## Task
Nothing but the lines below from the one with "R12: 8.2k (VA, W24) -> 8.2k (VA, W18)" through the one with "TP1: test point (W20) -> test point (W7)" should be output, each exactly as given, and no pictures.

START Supplied records

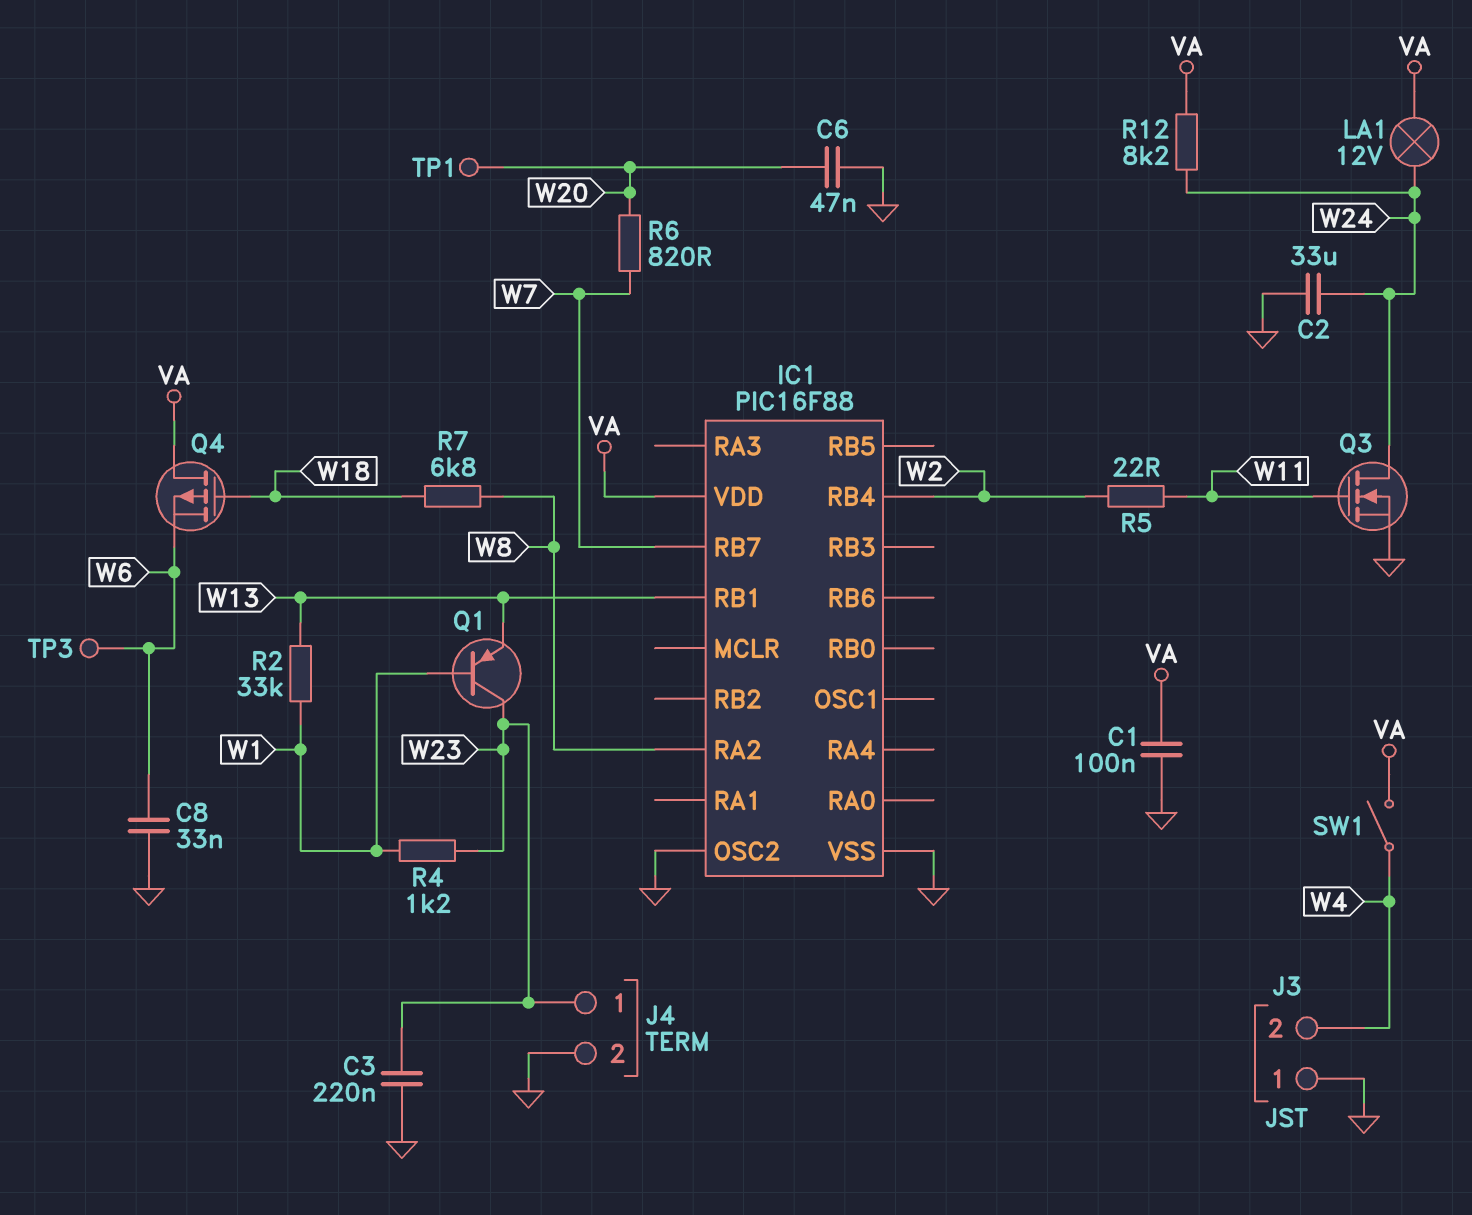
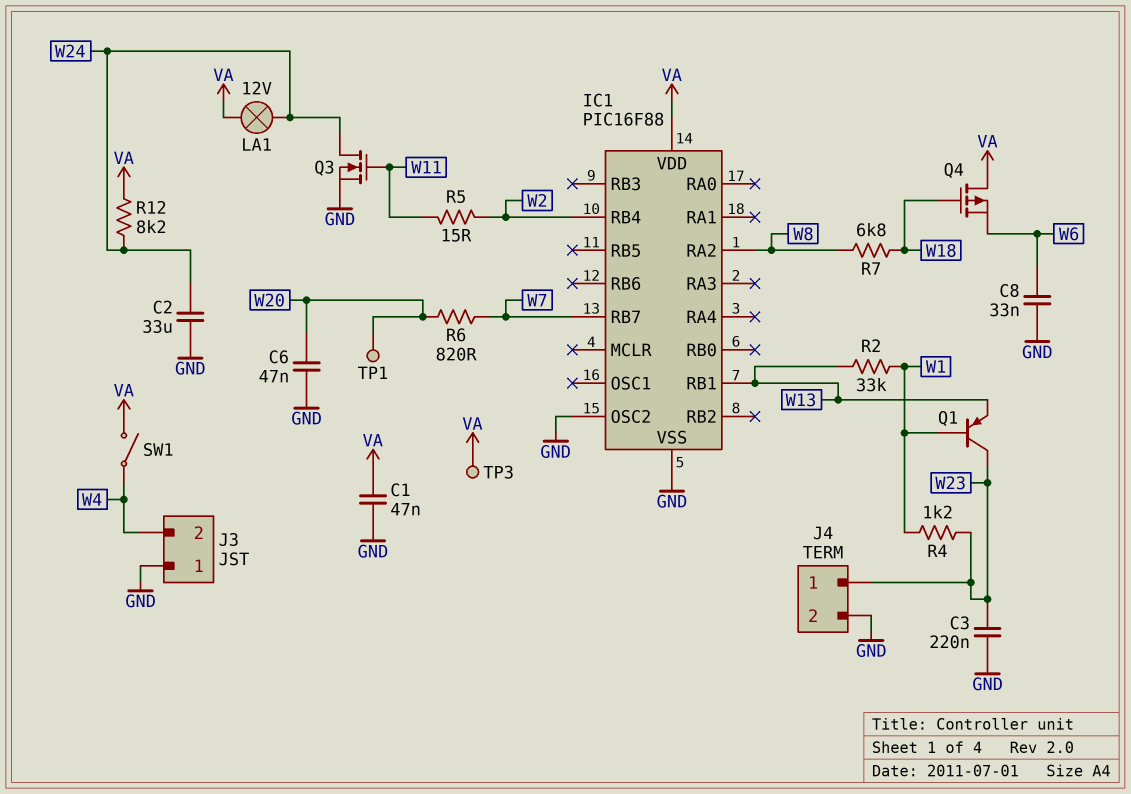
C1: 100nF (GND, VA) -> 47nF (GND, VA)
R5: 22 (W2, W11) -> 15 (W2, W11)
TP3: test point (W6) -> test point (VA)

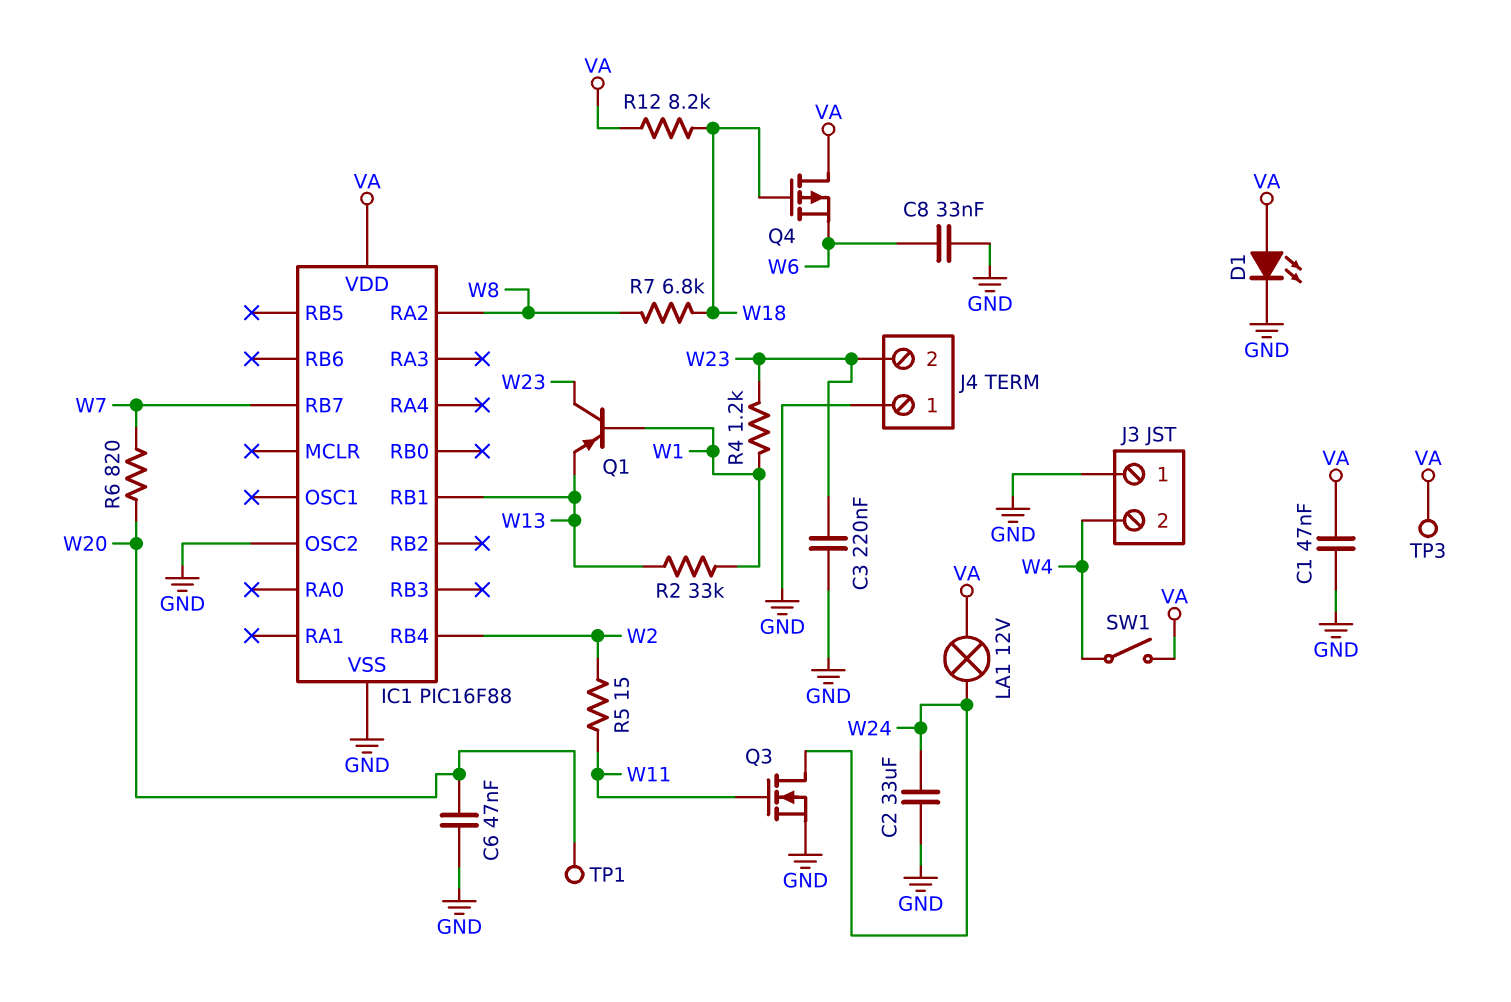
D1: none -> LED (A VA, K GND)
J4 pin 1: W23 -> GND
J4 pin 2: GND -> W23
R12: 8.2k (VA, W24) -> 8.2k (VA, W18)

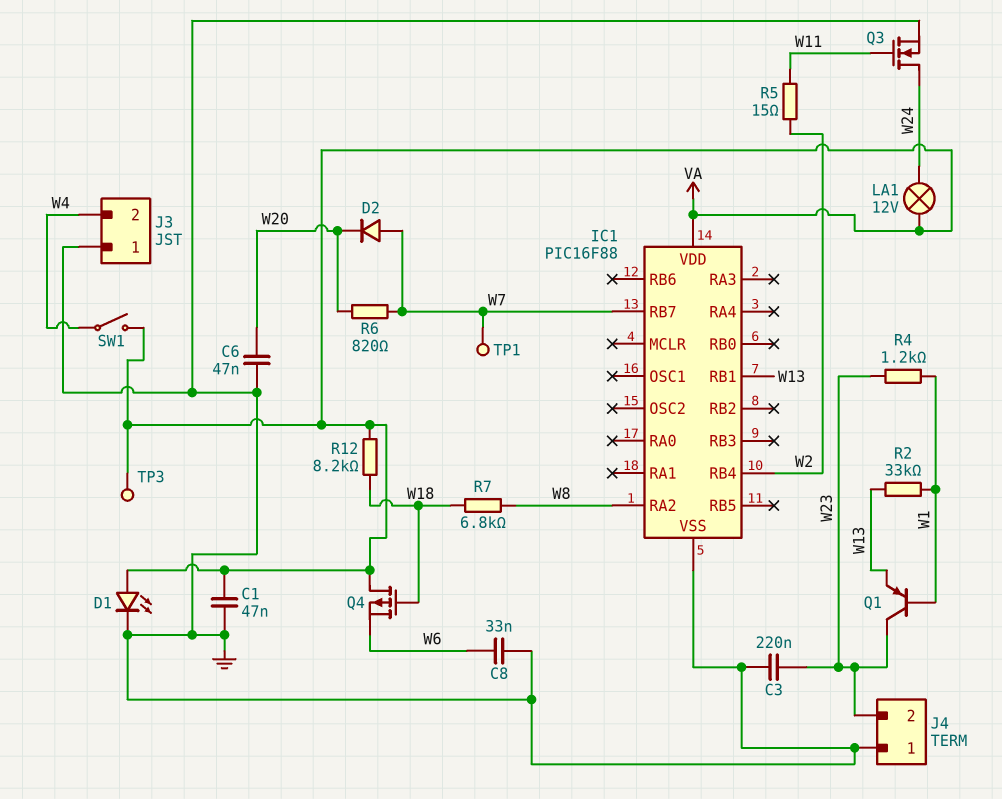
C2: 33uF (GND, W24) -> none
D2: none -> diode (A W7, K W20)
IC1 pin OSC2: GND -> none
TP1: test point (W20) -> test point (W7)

END Supplied records
START Supplied records

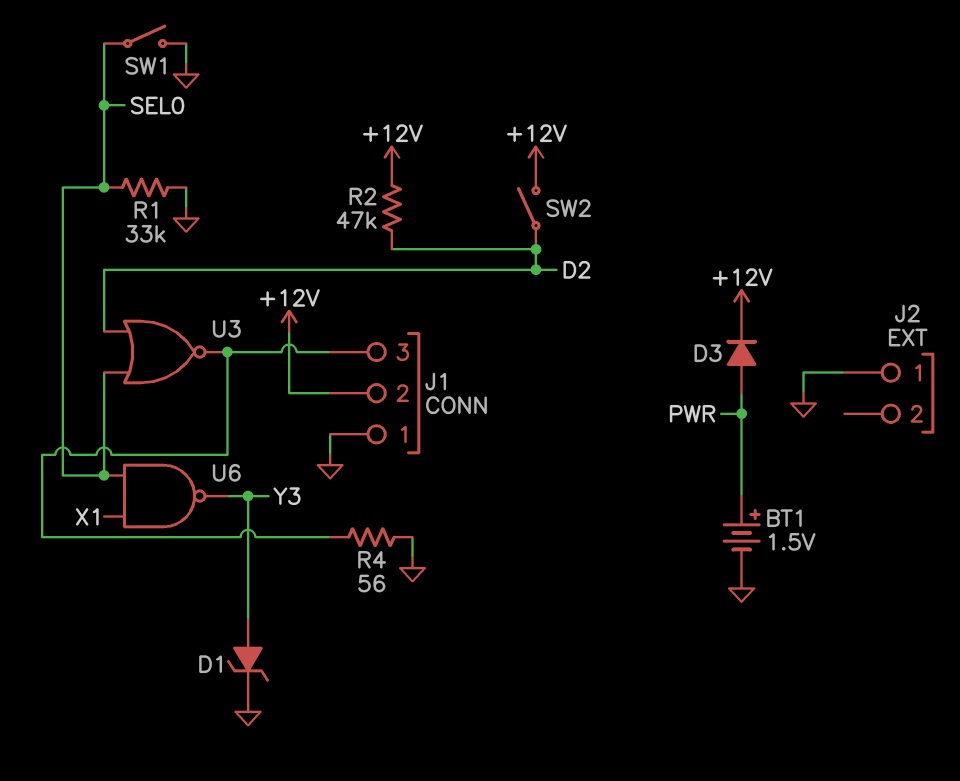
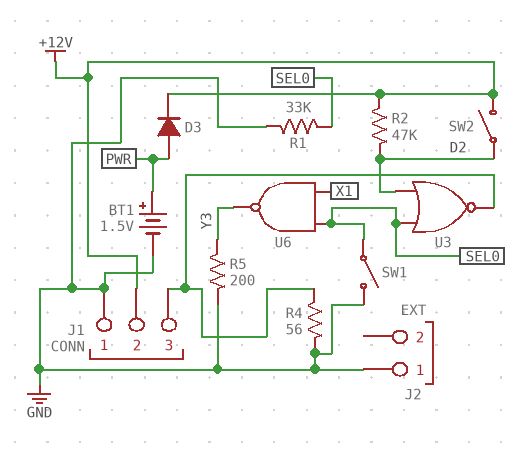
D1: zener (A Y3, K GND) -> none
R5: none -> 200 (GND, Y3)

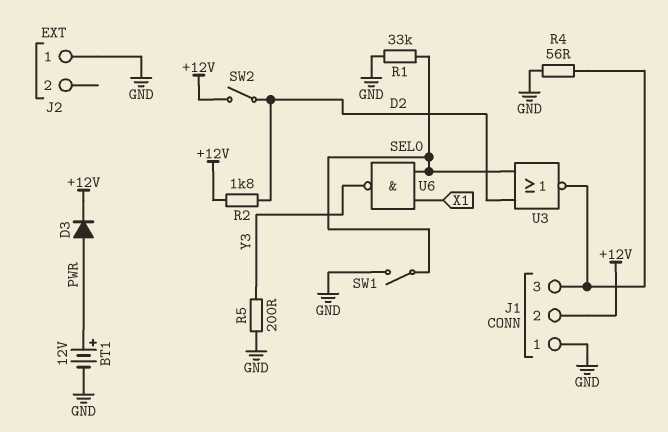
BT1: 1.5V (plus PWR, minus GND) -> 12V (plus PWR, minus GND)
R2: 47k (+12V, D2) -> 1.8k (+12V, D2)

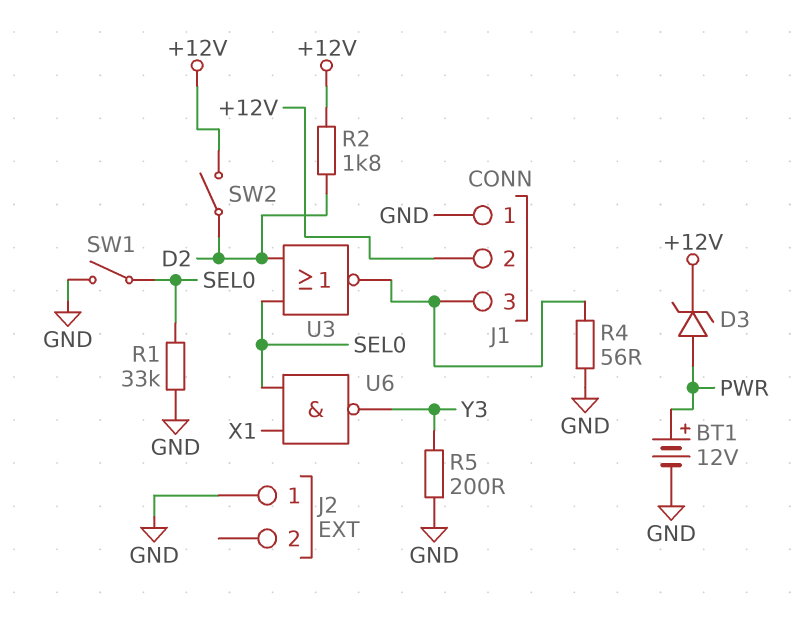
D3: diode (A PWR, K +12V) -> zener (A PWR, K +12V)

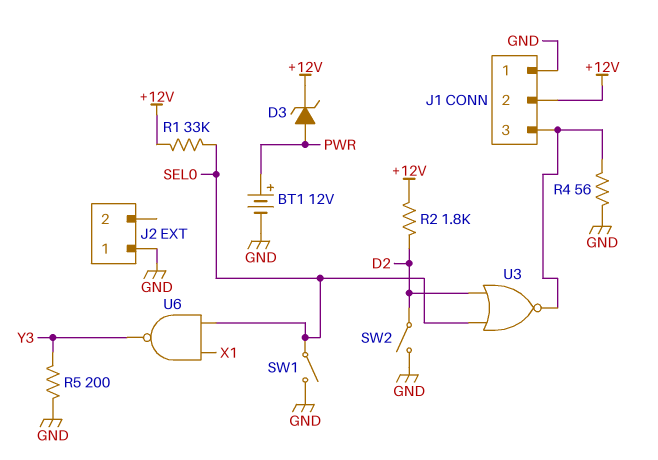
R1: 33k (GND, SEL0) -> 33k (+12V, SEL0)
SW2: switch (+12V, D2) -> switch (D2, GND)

END Supplied records

## Finished exercise
R12: 8.2k (VA, W24) -> 8.2k (VA, W18)

C2: 33uF (GND, W24) -> none
D2: none -> diode (A W7, K W20)
IC1 pin OSC2: GND -> none
TP1: test point (W20) -> test point (W7)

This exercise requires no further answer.